Work required> Set down a true copy of the data, with all pictures left out.
====
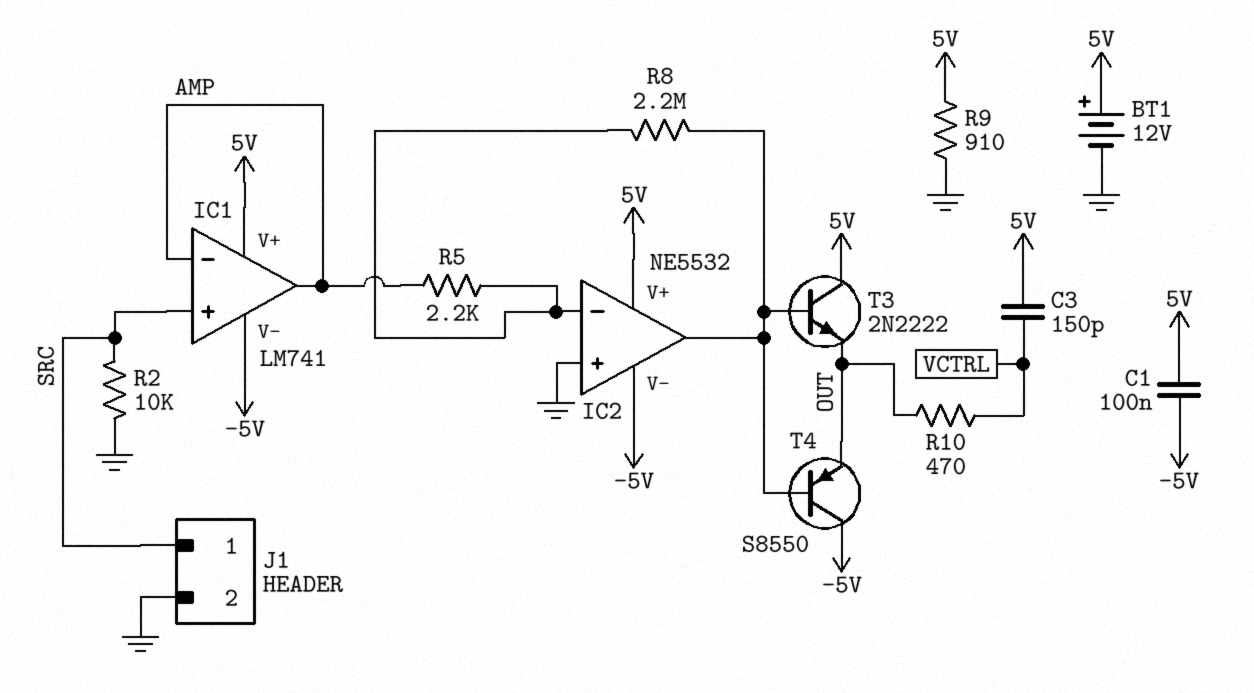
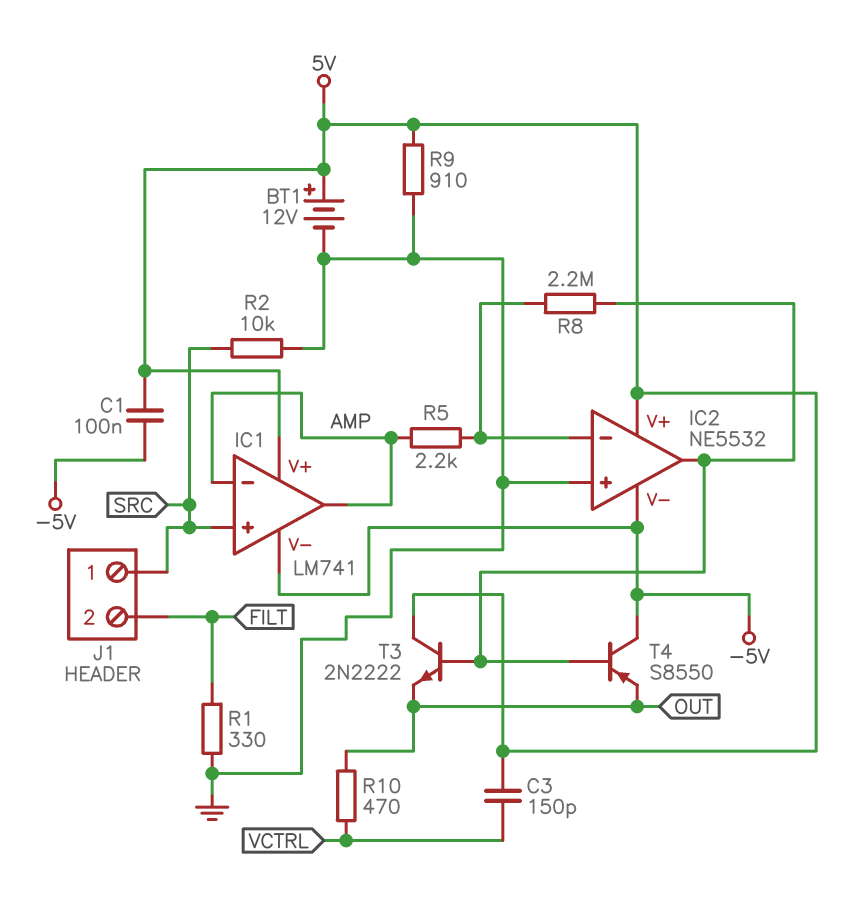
J1 pin 2: GND -> FILT
R1: none -> 330 (FILT, GND)

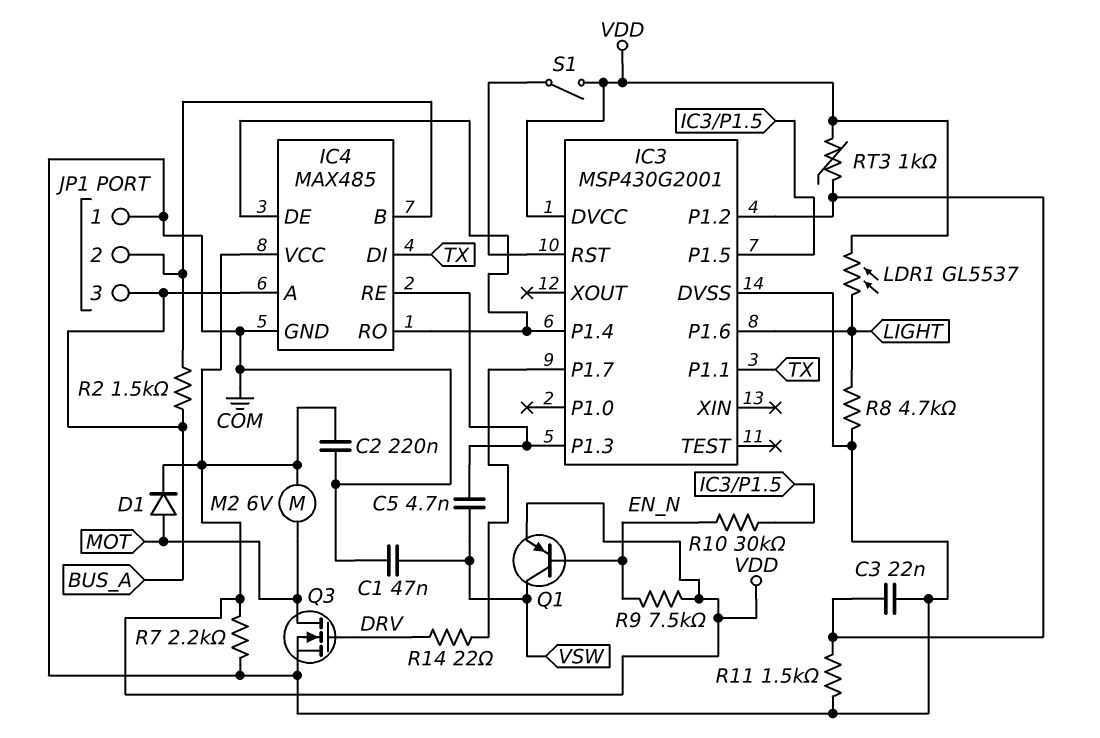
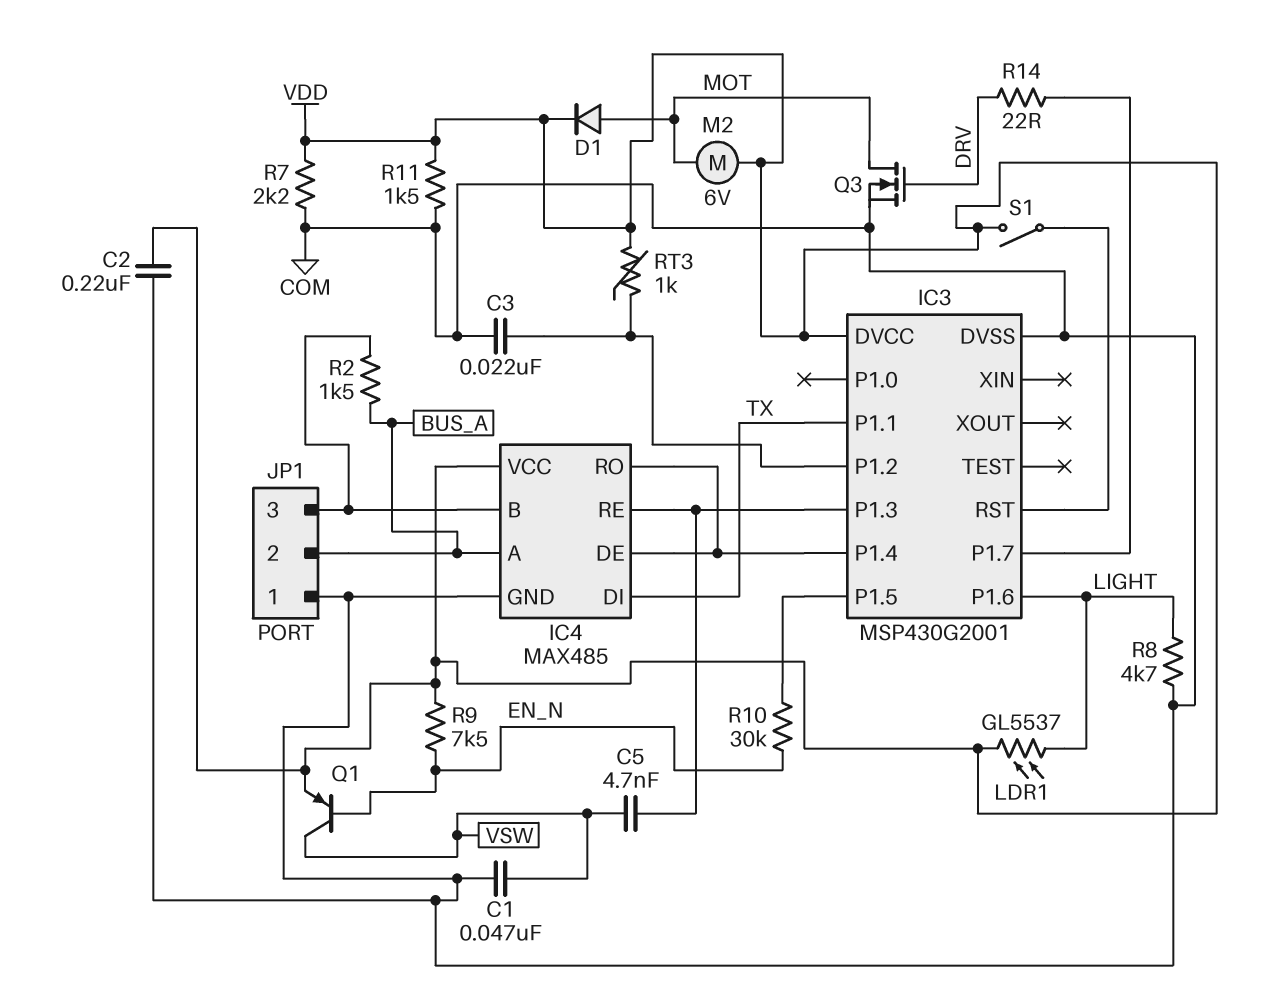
JP1 pin 2: IC4/B -> BUS_A
JP1 pin 3: BUS_A -> IC4/B
R11: 1.5k (COM, IC3/P1.2) -> 1.5k (COM, VDD)

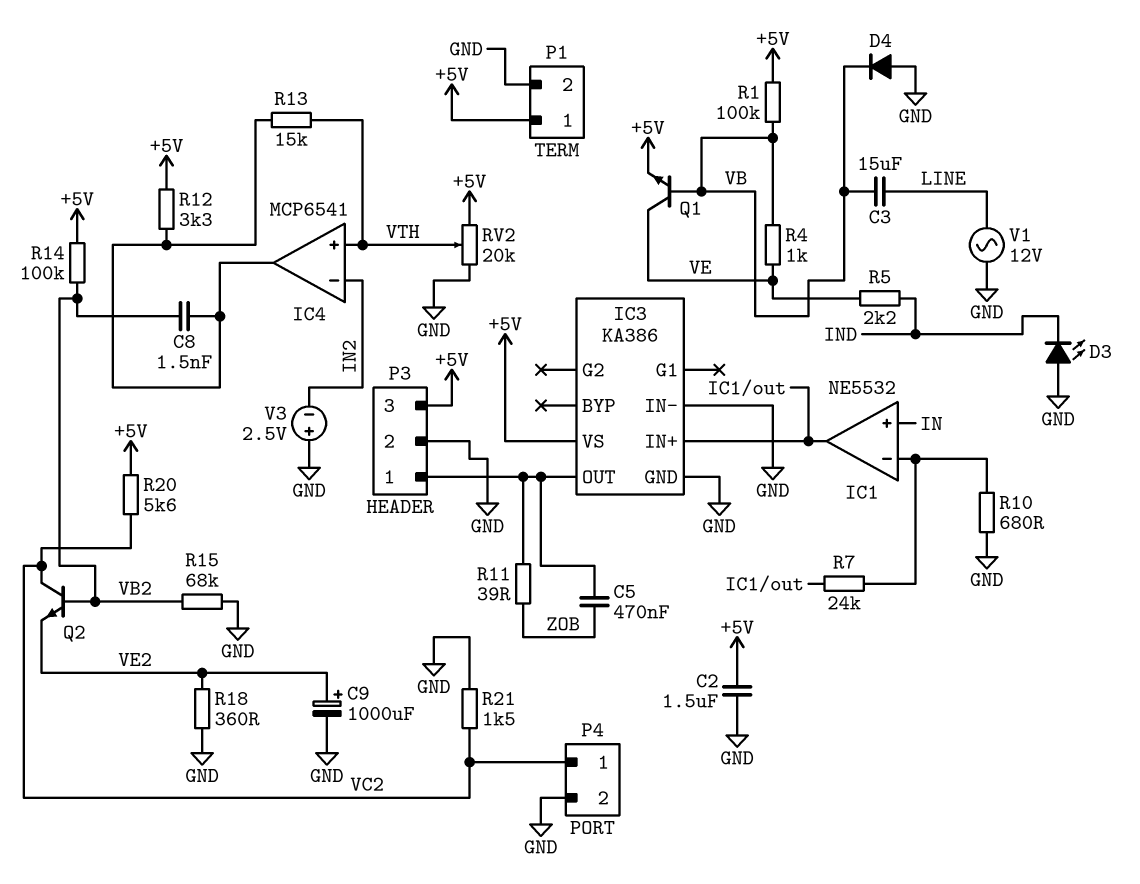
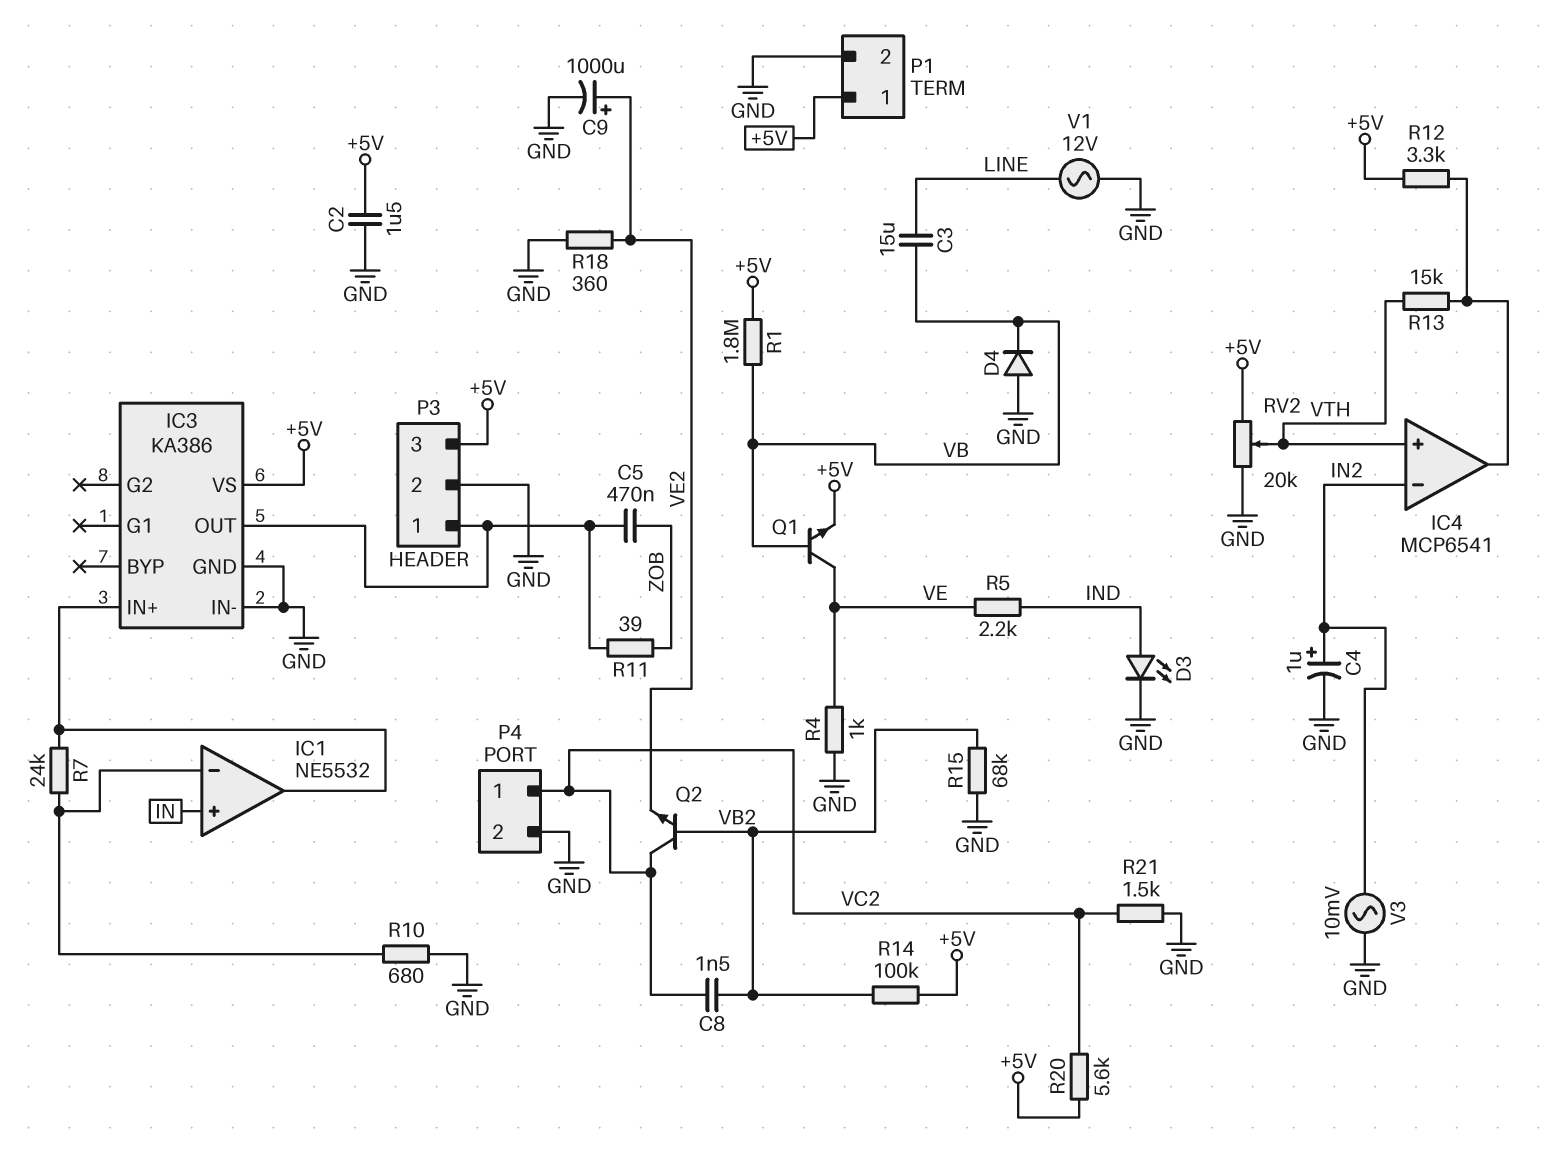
C4: none -> 1uF (plus IN2, minus GND)
C8: 1.5nF (IC4/out, VB2) -> 1.5nF (VB2, VC2)
D3: LED (A GND, K IND) -> LED (A IND, K GND)
R1: 100k (+5V, VB) -> 1.8M (+5V, VB)
R4: 1k (VB, VE) -> 1k (GND, VE)
V3: 2.5V (plus GND, minus IN2) -> AC 10mV (GND, IN2)

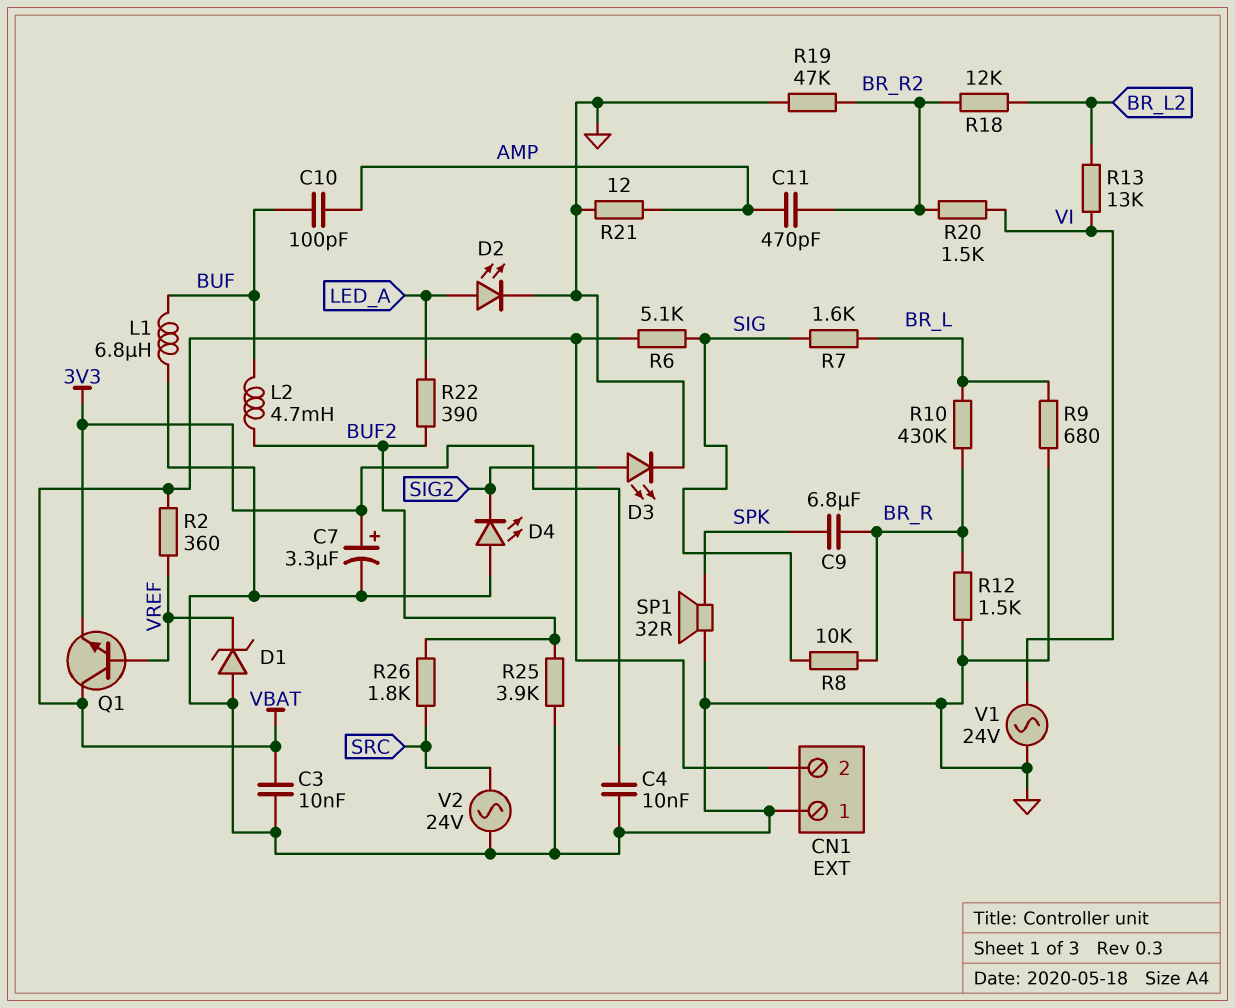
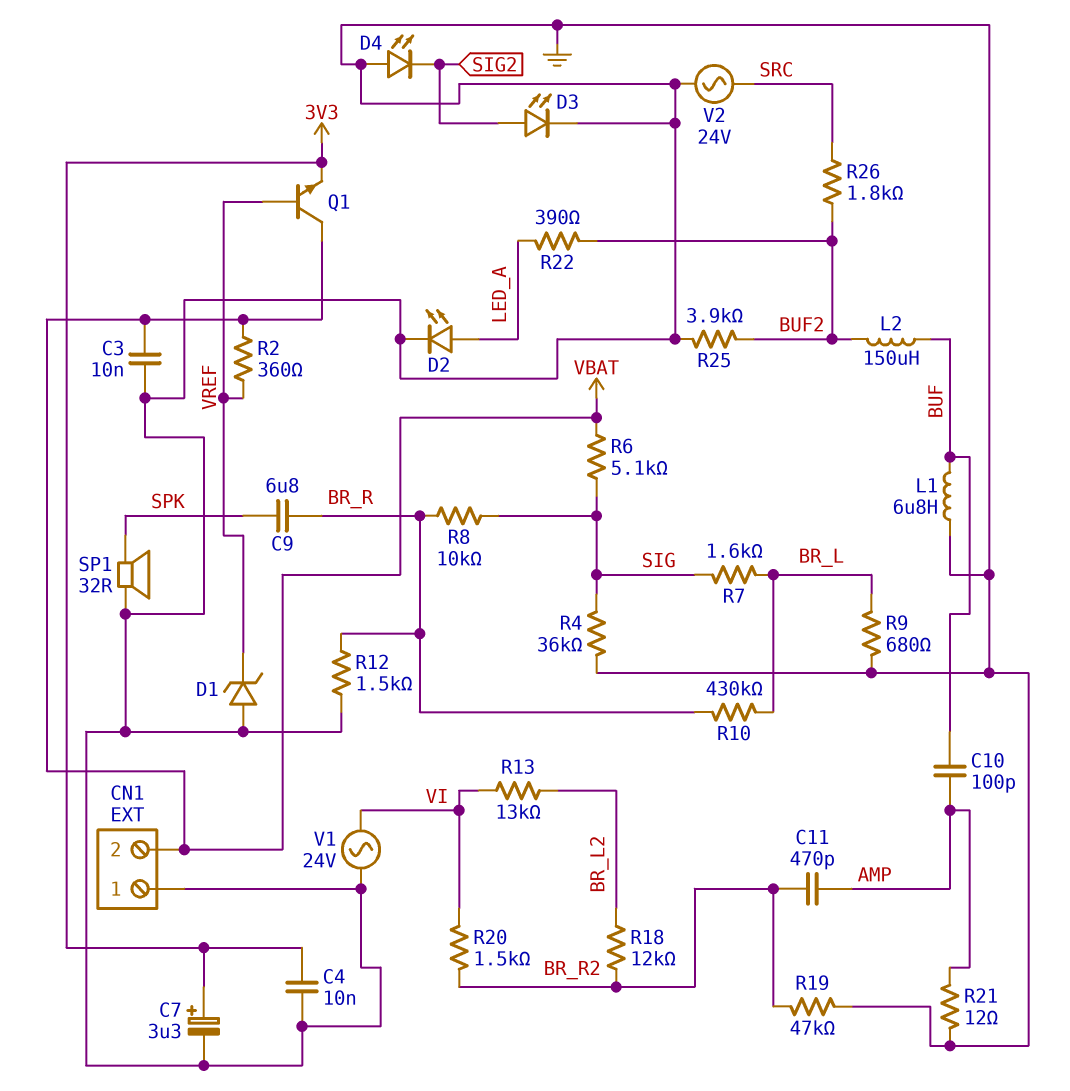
L2: 4.7mH (BUF, BUF2) -> 150uH (BUF, BUF2)
R4: none -> 36k (GND, SIG)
====
Solution below>
J1 pin 2: GND -> FILT
R1: none -> 330 (FILT, GND)

JP1 pin 2: IC4/B -> BUS_A
JP1 pin 3: BUS_A -> IC4/B
R11: 1.5k (COM, IC3/P1.2) -> 1.5k (COM, VDD)

C4: none -> 1uF (plus IN2, minus GND)
C8: 1.5nF (IC4/out, VB2) -> 1.5nF (VB2, VC2)
D3: LED (A GND, K IND) -> LED (A IND, K GND)
R1: 100k (+5V, VB) -> 1.8M (+5V, VB)
R4: 1k (VB, VE) -> 1k (GND, VE)
V3: 2.5V (plus GND, minus IN2) -> AC 10mV (GND, IN2)

L2: 4.7mH (BUF, BUF2) -> 150uH (BUF, BUF2)
R4: none -> 36k (GND, SIG)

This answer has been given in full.